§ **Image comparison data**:
* * *

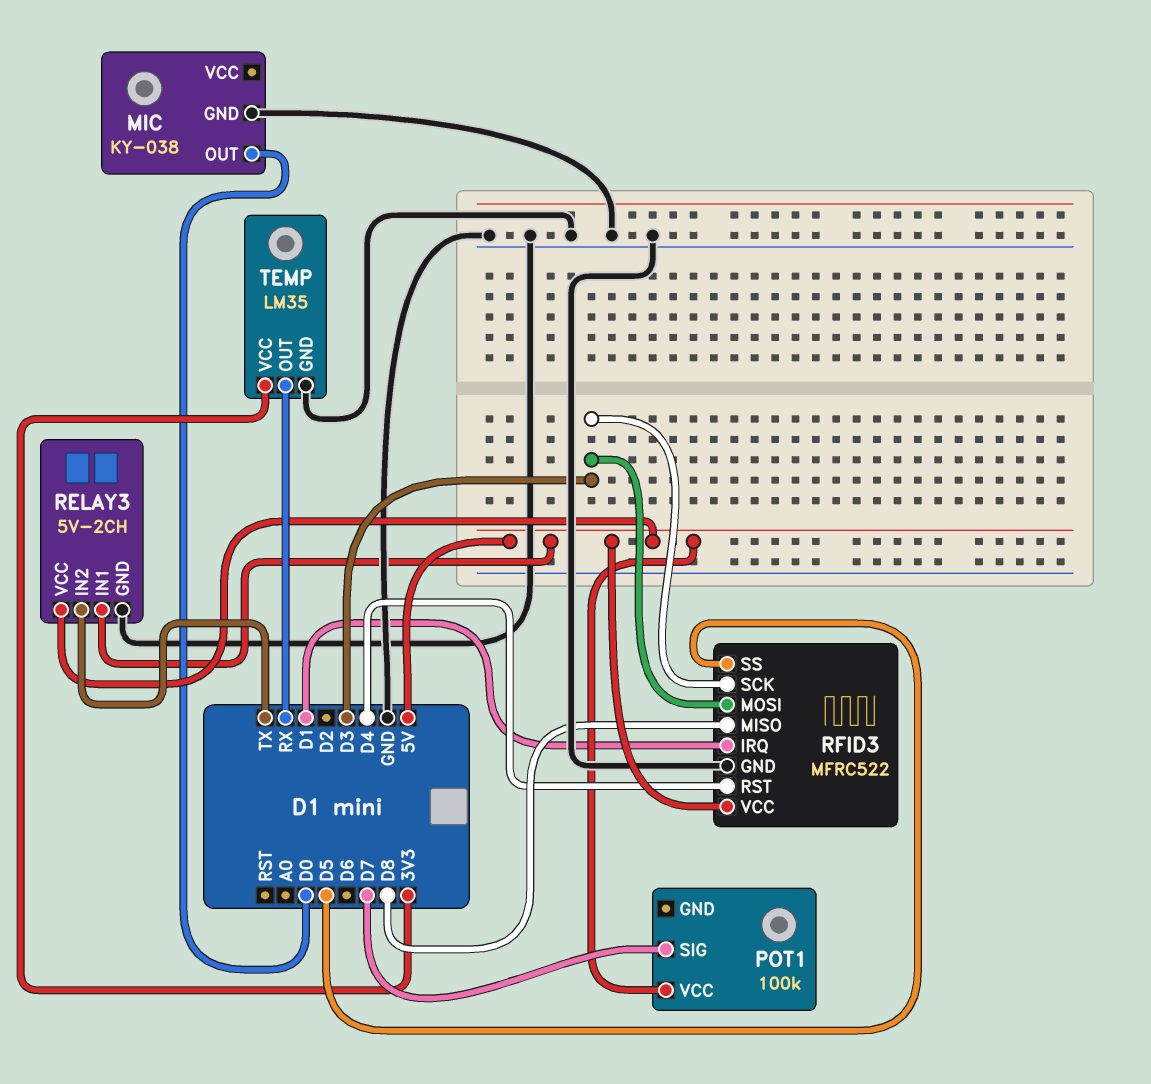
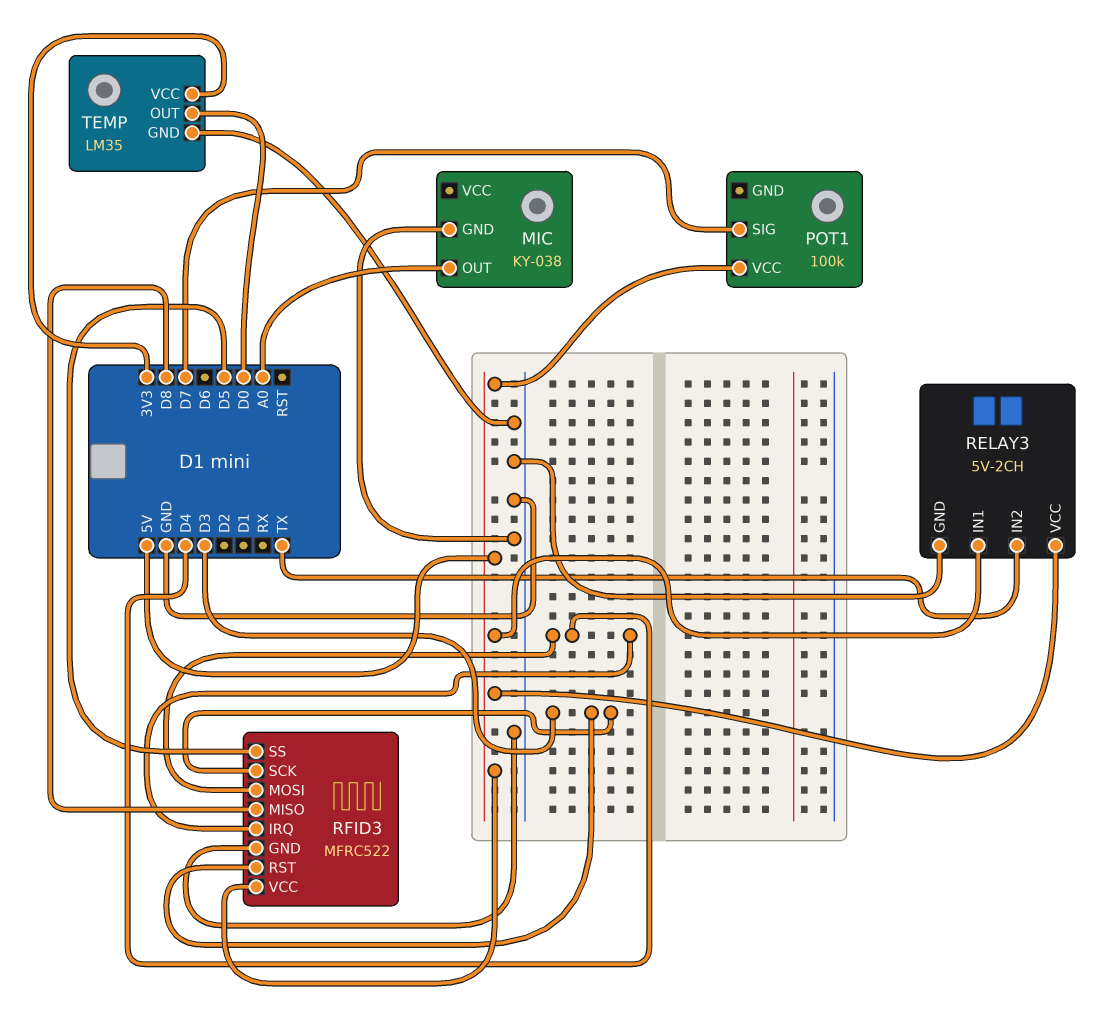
MIC pin OUT: D0 -> A0
RFID3 pin IRQ: D1 -> D4
RFID3 pin MOSI: D3 -> D4
RFID3 pin RST: D4 -> D3
TEMP pin OUT: RX -> D0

* * *

§ **PROBLEM**: The entries above must be restated exactly in the answer, and the pictures left out.

§ **RESPONSE AREA**:
MIC pin OUT: D0 -> A0
RFID3 pin IRQ: D1 -> D4
RFID3 pin MOSI: D3 -> D4
RFID3 pin RST: D4 -> D3
TEMP pin OUT: RX -> D0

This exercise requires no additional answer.